Stored items:

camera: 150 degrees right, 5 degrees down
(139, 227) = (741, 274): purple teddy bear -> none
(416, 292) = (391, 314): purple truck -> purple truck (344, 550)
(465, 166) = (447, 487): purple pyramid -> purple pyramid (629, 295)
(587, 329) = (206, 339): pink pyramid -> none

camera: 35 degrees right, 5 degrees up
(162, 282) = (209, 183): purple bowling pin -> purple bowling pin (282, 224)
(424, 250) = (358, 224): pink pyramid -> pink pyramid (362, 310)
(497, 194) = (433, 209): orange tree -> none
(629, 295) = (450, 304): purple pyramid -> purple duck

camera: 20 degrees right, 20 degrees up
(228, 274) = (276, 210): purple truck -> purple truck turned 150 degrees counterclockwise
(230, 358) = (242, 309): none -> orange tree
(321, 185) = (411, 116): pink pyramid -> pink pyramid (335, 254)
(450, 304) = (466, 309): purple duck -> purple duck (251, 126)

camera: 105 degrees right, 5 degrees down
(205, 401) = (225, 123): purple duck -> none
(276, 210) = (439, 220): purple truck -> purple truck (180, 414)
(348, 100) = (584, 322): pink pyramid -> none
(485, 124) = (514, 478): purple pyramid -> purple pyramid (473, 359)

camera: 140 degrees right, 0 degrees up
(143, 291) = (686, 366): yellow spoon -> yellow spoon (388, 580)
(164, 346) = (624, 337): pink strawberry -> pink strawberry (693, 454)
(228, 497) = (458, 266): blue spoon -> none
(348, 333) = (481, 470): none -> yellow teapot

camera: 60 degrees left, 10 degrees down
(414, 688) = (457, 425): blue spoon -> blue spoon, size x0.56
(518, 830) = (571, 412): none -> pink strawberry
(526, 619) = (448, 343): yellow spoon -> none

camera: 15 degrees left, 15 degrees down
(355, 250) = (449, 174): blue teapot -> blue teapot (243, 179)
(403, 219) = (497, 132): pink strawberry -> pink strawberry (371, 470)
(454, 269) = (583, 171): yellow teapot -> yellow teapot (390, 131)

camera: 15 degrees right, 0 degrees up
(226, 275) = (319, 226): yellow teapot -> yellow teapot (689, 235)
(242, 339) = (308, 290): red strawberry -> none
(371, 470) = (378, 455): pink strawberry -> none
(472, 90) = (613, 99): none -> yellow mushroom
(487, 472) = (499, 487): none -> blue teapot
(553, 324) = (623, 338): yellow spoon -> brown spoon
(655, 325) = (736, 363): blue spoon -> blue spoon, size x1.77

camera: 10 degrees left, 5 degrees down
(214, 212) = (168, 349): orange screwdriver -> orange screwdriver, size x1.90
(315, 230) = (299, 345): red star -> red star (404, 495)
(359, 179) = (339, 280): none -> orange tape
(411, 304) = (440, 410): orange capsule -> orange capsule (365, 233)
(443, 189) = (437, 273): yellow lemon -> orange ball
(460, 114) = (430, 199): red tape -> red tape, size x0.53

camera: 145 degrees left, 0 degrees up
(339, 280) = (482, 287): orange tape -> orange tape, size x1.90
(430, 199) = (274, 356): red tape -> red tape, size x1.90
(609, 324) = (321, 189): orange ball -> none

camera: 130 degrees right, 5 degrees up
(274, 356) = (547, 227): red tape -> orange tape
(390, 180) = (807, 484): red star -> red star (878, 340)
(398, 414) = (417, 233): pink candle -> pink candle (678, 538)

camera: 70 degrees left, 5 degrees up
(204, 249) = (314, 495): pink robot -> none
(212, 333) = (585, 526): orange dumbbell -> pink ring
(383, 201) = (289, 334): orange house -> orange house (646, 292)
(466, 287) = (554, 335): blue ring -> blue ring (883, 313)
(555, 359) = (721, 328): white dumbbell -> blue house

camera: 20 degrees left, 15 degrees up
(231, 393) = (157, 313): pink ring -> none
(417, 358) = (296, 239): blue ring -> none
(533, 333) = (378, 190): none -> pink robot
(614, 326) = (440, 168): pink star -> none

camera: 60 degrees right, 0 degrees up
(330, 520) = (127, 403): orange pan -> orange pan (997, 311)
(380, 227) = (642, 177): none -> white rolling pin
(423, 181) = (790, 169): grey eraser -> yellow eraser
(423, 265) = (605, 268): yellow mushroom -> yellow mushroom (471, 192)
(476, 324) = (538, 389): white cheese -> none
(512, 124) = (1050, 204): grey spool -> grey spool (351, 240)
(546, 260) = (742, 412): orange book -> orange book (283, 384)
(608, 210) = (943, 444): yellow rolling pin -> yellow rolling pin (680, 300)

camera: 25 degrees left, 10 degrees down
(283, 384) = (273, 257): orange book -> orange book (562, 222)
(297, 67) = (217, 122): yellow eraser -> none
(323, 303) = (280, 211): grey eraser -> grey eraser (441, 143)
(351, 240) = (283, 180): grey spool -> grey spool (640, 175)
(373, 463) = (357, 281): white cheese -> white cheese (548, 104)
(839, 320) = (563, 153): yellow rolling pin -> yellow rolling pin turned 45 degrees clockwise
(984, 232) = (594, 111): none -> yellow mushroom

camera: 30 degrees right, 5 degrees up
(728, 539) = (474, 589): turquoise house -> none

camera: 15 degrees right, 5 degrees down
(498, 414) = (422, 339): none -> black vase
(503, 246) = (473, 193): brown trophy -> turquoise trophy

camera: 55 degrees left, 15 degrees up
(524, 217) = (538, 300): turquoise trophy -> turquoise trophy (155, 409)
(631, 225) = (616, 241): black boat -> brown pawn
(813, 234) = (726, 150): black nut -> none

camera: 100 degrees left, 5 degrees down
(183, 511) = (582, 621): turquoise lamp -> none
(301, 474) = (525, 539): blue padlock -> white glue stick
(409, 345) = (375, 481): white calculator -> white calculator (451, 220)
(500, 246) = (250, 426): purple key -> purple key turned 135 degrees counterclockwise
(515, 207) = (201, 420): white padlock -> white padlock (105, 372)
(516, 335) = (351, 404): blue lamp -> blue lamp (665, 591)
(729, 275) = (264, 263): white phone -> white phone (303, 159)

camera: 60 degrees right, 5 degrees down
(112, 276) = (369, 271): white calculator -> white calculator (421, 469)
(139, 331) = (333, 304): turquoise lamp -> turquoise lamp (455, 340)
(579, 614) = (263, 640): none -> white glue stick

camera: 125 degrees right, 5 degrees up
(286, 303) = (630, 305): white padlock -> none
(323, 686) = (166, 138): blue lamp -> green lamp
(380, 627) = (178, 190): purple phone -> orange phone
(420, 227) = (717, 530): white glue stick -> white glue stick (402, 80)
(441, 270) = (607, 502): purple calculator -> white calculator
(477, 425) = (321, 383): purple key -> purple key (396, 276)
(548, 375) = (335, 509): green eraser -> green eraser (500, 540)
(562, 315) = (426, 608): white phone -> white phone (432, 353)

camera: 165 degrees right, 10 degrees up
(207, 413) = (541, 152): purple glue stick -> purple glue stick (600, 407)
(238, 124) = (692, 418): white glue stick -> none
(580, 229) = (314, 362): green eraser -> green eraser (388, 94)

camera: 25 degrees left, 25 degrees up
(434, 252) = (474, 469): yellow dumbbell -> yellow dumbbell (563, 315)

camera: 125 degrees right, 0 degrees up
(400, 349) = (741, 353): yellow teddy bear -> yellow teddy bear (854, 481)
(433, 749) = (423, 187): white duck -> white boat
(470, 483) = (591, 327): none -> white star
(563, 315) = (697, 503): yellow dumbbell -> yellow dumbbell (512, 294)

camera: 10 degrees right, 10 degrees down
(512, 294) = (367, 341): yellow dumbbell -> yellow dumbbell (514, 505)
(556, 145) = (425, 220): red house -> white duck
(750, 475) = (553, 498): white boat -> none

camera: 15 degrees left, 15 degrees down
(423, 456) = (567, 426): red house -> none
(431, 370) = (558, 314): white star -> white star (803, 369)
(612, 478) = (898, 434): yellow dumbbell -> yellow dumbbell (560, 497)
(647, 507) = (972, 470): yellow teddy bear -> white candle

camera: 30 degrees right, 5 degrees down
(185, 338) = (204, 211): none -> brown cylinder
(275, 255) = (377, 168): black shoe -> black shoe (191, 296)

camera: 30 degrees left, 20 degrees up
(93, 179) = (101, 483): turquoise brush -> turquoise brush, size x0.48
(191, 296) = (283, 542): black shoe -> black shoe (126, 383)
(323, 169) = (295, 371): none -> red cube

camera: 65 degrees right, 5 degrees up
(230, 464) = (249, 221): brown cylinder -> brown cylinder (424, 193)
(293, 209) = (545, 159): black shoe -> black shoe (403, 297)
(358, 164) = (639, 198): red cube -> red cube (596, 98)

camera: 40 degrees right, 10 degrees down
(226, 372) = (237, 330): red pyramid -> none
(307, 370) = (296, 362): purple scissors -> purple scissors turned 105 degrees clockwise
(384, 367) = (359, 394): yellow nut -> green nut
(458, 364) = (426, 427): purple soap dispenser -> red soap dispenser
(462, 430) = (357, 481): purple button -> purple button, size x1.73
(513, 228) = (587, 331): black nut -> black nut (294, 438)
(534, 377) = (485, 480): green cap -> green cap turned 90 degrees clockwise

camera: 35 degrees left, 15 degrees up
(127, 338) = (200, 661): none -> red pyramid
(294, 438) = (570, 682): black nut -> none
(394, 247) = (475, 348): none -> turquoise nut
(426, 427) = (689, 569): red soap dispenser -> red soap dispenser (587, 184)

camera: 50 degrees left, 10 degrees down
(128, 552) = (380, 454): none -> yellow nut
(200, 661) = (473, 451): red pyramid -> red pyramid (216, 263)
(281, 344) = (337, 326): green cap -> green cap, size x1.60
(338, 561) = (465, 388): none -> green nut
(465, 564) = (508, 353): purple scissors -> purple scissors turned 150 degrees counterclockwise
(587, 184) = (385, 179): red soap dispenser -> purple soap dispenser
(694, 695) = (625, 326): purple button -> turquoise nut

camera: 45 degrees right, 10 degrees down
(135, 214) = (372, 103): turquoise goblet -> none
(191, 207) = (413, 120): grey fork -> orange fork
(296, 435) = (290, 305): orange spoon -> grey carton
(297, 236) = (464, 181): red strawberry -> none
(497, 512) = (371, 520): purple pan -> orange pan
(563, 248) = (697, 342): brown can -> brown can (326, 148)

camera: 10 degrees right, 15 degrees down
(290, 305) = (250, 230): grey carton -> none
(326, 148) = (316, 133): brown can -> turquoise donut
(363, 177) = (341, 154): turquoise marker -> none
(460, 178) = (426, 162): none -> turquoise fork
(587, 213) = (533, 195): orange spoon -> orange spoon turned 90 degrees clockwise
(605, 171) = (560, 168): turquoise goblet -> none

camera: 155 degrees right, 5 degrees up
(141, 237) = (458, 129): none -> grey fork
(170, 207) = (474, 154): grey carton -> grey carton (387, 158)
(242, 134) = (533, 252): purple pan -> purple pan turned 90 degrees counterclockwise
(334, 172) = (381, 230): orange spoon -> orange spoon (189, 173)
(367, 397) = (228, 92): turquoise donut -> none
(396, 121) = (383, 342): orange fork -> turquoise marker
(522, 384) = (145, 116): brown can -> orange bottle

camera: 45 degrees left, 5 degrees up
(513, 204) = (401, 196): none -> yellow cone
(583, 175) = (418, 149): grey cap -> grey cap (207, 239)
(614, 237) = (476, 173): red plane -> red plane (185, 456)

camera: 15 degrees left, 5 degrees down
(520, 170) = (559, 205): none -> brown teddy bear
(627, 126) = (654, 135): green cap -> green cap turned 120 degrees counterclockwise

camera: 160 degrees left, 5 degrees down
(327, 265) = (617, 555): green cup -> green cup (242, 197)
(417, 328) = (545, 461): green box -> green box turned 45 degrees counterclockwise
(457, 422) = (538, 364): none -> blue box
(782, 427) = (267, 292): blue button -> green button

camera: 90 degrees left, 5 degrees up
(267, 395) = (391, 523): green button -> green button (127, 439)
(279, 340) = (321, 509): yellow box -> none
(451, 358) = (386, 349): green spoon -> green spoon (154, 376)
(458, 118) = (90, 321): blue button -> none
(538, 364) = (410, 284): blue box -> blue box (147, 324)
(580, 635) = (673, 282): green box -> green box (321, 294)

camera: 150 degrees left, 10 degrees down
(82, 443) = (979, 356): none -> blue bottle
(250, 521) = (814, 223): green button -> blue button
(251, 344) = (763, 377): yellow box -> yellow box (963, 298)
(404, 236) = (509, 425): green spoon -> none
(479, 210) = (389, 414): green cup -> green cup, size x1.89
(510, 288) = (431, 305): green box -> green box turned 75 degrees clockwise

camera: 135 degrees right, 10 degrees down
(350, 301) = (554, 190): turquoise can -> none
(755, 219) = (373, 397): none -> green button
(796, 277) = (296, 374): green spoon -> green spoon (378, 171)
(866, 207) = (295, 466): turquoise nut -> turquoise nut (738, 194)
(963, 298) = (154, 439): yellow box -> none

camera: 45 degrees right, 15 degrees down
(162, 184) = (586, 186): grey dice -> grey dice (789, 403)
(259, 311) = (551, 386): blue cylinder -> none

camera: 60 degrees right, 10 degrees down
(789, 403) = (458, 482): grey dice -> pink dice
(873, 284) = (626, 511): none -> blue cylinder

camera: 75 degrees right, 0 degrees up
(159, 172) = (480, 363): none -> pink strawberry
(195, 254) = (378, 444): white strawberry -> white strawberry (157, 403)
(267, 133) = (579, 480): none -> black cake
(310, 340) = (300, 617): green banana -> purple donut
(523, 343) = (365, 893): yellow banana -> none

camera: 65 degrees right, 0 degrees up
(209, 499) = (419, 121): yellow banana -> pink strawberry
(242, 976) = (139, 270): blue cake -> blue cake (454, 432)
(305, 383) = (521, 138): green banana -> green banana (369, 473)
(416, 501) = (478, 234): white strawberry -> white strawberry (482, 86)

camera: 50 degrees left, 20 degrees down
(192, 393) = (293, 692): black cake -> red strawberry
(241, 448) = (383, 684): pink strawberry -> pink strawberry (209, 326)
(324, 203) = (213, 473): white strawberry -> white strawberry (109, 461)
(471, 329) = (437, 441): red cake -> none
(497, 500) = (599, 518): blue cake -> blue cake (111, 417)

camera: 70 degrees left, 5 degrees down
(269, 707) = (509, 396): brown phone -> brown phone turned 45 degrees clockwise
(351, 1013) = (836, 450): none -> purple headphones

● **INSTRUCTION**:
Go through the data above from its first line and copy each line exactly, stopping once the line with "(355, 250) = (449, 174): blue" has been copied.

● **EXERCISE OUTPUT**:
camera: 150 degrees right, 5 degrees down
(139, 227) = (741, 274): purple teddy bear -> none
(416, 292) = (391, 314): purple truck -> purple truck (344, 550)
(465, 166) = (447, 487): purple pyramid -> purple pyramid (629, 295)
(587, 329) = (206, 339): pink pyramid -> none

camera: 35 degrees right, 5 degrees up
(162, 282) = (209, 183): purple bowling pin -> purple bowling pin (282, 224)
(424, 250) = (358, 224): pink pyramid -> pink pyramid (362, 310)
(497, 194) = (433, 209): orange tree -> none
(629, 295) = (450, 304): purple pyramid -> purple duck

camera: 20 degrees right, 20 degrees up
(228, 274) = (276, 210): purple truck -> purple truck turned 150 degrees counterclockwise
(230, 358) = (242, 309): none -> orange tree
(321, 185) = (411, 116): pink pyramid -> pink pyramid (335, 254)
(450, 304) = (466, 309): purple duck -> purple duck (251, 126)

camera: 105 degrees right, 5 degrees down
(205, 401) = (225, 123): purple duck -> none
(276, 210) = (439, 220): purple truck -> purple truck (180, 414)
(348, 100) = (584, 322): pink pyramid -> none
(485, 124) = (514, 478): purple pyramid -> purple pyramid (473, 359)

camera: 140 degrees right, 0 degrees up
(143, 291) = (686, 366): yellow spoon -> yellow spoon (388, 580)
(164, 346) = (624, 337): pink strawberry -> pink strawberry (693, 454)
(228, 497) = (458, 266): blue spoon -> none
(348, 333) = (481, 470): none -> yellow teapot

camera: 60 degrees left, 10 degrees down
(414, 688) = (457, 425): blue spoon -> blue spoon, size x0.56
(518, 830) = (571, 412): none -> pink strawberry
(526, 619) = (448, 343): yellow spoon -> none

camera: 15 degrees left, 15 degrees down
(355, 250) = (449, 174): blue teapot -> blue teapot (243, 179)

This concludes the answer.